▸ **Exercise goal**
Once you reach the line that holds "camera: 80 degrees right, 5 degrees down" in the listing below, output it and every line after it through the line that holds "(308, 357) = (696, 325): brown", word for word.

▸ **Input for this task**
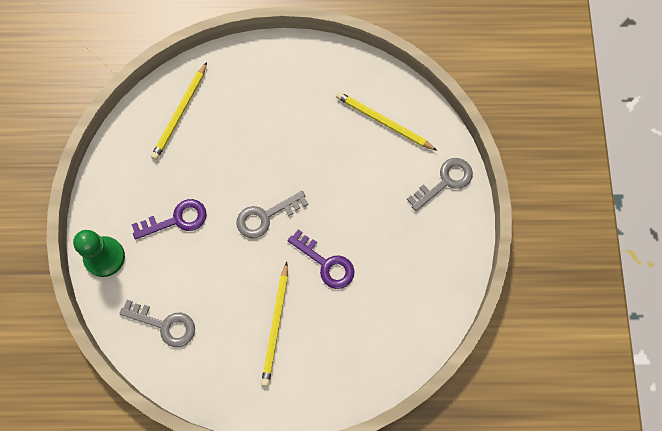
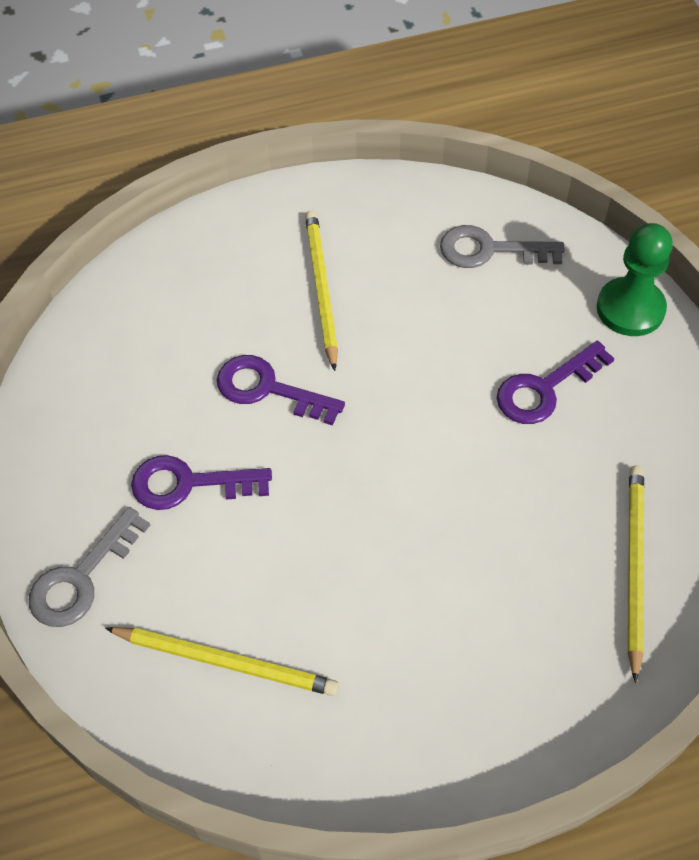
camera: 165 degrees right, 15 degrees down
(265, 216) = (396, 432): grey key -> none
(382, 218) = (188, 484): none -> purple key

---

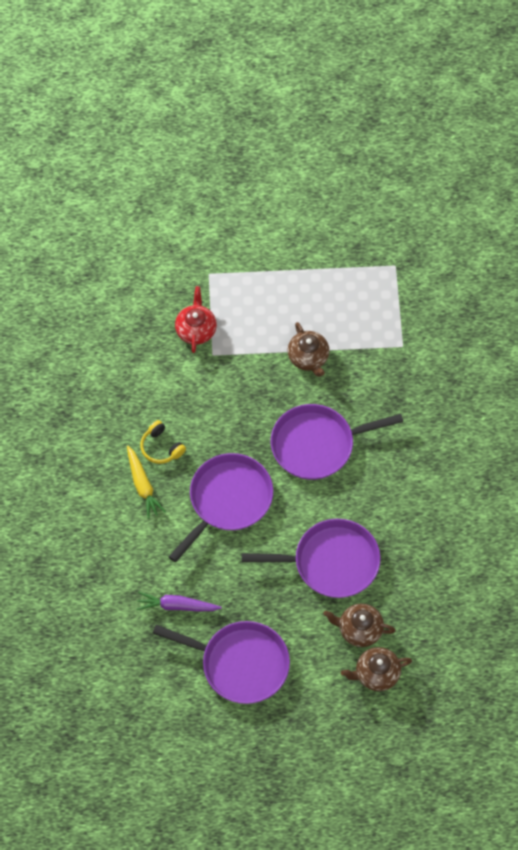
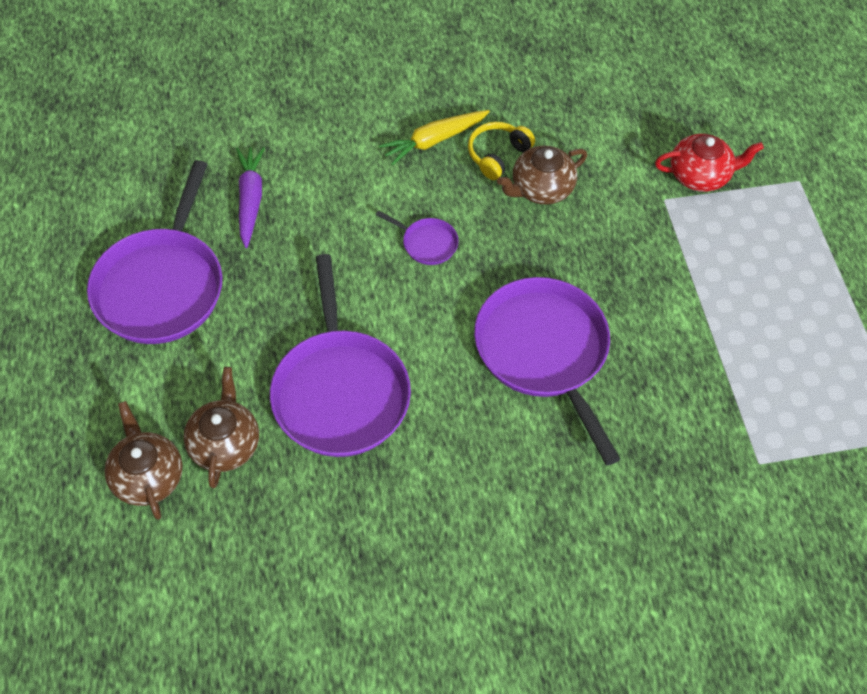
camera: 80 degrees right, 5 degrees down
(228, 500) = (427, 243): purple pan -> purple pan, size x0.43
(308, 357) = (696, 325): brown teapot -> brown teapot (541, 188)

▸ **Problem solution**
camera: 80 degrees right, 5 degrees down
(228, 500) = (427, 243): purple pan -> purple pan, size x0.43
(308, 357) = (696, 325): brown teapot -> brown teapot (541, 188)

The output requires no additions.